--- RECORDS SUPPLIED ---

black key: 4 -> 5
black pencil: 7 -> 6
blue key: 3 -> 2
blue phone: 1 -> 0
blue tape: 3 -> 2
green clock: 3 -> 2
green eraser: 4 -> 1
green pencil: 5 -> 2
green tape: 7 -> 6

---
--- RECORDS SUPPLIED ---

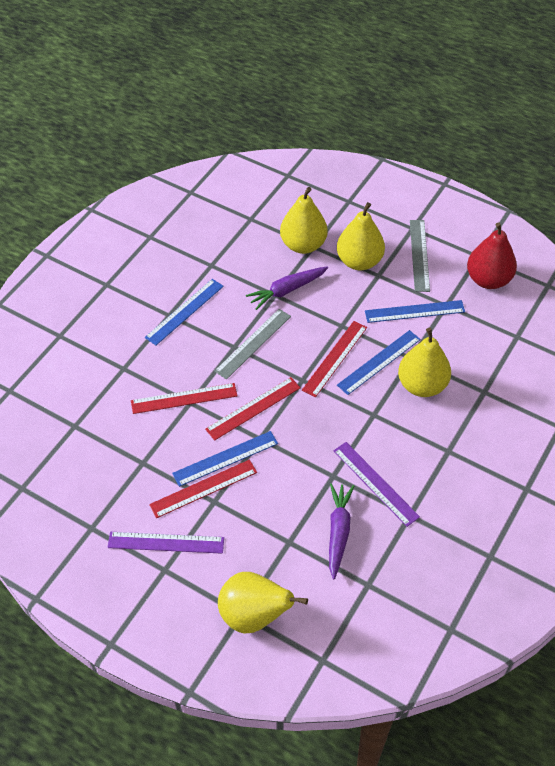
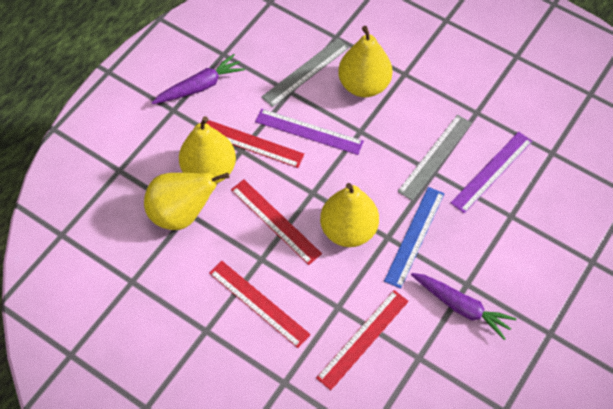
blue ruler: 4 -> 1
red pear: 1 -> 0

---

TASK GOAL -
The lines to copy are those in the listing that contain "green".

SOLUTION BELOW -
green clock: 3 -> 2
green eraser: 4 -> 1
green pencil: 5 -> 2
green tape: 7 -> 6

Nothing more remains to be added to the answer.